◆ What the exercise asks ◆
Find the word "white" in the material below and gather every line that contains it.

◆ Given material ◆
━━━━━━━━━━
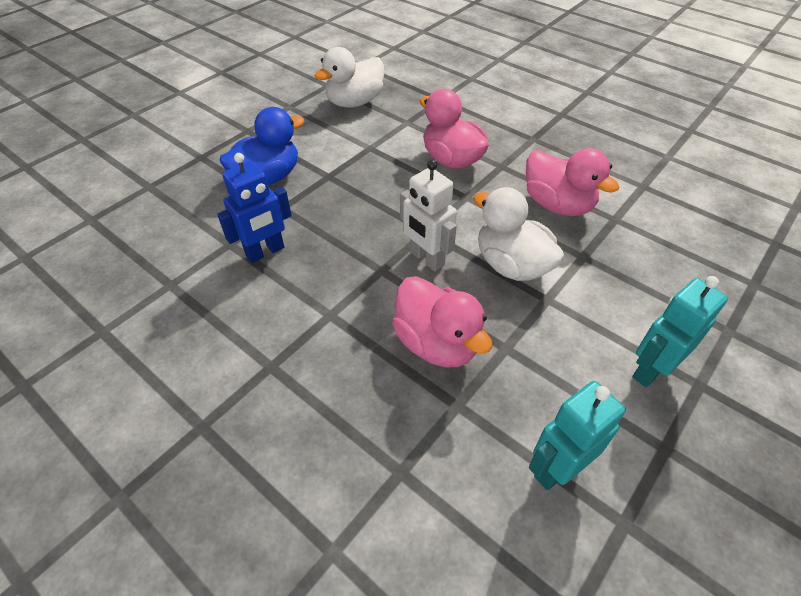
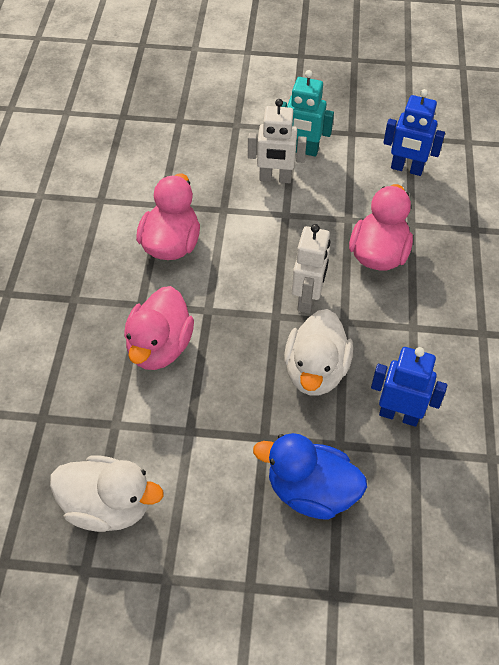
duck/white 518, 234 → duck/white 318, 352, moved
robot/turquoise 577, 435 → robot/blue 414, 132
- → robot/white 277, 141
━━━━━━━━━━
◆ Problem solution ◆
duck/white 518, 234 → duck/white 318, 352, moved
- → robot/white 277, 141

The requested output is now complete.